▶ AVAILABLE DATA
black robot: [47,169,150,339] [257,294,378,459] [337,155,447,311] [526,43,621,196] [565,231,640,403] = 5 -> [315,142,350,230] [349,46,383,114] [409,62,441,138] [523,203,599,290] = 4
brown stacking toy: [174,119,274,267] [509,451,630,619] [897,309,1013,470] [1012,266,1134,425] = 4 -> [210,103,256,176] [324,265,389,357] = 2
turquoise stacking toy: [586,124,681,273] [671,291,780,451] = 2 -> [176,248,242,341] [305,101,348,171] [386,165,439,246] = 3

--

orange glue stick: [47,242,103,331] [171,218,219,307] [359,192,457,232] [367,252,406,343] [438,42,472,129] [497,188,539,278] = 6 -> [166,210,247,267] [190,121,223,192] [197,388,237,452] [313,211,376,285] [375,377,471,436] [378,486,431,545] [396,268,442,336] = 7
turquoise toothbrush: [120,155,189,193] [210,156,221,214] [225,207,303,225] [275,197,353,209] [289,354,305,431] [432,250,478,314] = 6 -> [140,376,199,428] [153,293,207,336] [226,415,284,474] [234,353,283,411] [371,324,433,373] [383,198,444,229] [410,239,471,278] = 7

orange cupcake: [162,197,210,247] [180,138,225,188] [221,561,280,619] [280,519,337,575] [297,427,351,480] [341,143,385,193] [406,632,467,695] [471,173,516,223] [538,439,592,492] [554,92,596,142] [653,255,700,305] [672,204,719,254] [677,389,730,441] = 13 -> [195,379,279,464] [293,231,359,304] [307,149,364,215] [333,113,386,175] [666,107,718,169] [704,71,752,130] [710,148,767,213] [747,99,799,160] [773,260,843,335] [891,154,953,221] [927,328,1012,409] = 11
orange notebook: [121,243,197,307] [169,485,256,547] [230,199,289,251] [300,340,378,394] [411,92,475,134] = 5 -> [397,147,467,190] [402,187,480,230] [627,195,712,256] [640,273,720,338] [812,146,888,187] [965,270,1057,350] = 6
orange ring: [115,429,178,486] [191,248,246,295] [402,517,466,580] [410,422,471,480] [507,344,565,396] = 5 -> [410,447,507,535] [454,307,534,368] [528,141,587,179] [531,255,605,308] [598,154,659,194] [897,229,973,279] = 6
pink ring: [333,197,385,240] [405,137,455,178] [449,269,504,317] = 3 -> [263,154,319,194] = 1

▶ ACTIVITY
Your answer should be a single number: how many lines in the data above include "orange"?

▶ WRITTEN ANSWER
4